START Exercise data
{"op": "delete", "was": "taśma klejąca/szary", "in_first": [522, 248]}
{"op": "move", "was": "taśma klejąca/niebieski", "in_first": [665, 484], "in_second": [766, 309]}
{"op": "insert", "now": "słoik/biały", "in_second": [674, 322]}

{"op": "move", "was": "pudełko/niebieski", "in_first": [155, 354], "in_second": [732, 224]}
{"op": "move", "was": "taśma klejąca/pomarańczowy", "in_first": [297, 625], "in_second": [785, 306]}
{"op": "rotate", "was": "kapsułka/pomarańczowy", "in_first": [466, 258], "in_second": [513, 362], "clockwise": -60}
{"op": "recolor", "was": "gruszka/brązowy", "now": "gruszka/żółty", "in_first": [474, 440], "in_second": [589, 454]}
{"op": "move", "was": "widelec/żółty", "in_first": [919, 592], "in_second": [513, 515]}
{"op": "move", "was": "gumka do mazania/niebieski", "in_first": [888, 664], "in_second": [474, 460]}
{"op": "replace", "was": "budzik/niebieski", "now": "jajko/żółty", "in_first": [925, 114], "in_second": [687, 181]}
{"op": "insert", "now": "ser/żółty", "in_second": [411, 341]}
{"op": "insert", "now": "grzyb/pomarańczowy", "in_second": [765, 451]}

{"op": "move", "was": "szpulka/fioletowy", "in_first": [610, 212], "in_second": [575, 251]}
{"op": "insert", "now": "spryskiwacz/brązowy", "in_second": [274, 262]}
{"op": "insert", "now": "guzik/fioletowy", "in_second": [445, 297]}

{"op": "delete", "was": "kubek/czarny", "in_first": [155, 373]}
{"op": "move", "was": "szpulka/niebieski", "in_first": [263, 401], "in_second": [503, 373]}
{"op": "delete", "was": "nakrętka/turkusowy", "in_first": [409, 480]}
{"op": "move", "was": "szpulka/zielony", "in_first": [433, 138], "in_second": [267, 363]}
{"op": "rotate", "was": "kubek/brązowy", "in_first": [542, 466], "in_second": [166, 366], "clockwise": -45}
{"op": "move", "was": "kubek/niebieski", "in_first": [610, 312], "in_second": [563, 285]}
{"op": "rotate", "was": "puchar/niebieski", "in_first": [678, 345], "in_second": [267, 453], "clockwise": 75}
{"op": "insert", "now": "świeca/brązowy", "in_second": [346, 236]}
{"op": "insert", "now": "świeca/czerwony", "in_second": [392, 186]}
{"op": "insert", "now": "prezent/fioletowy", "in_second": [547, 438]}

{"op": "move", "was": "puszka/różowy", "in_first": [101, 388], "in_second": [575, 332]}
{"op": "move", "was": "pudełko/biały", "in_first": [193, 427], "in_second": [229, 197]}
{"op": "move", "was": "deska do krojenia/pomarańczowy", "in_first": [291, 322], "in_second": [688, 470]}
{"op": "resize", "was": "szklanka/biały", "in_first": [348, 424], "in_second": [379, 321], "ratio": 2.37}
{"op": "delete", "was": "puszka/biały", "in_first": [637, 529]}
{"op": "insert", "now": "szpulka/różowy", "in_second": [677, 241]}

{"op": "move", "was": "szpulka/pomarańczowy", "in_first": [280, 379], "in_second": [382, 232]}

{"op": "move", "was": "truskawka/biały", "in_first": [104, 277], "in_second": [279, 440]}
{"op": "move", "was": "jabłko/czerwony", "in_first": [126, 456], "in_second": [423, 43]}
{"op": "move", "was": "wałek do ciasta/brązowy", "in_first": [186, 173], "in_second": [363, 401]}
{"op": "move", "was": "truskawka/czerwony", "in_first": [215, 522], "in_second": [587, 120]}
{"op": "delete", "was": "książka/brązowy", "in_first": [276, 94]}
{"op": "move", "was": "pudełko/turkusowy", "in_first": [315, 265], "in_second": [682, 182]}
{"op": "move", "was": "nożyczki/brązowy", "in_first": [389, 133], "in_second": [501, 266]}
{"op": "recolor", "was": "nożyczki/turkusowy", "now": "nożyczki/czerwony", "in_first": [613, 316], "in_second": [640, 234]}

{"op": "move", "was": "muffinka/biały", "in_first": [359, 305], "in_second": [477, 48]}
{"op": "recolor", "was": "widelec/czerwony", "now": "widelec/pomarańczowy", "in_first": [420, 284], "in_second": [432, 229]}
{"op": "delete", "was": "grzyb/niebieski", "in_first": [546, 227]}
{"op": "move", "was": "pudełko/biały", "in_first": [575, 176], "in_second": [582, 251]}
END Exercise data
Directions for this task
Wherever "taśma" occurs in the records above, copy the line it sits in.

The answer
{"op": "delete", "was": "taśma klejąca/szary", "in_first": [522, 248]}
{"op": "move", "was": "taśma klejąca/niebieski", "in_first": [665, 484], "in_second": [766, 309]}
{"op": "move", "was": "taśma klejąca/pomarańczowy", "in_first": [297, 625], "in_second": [785, 306]}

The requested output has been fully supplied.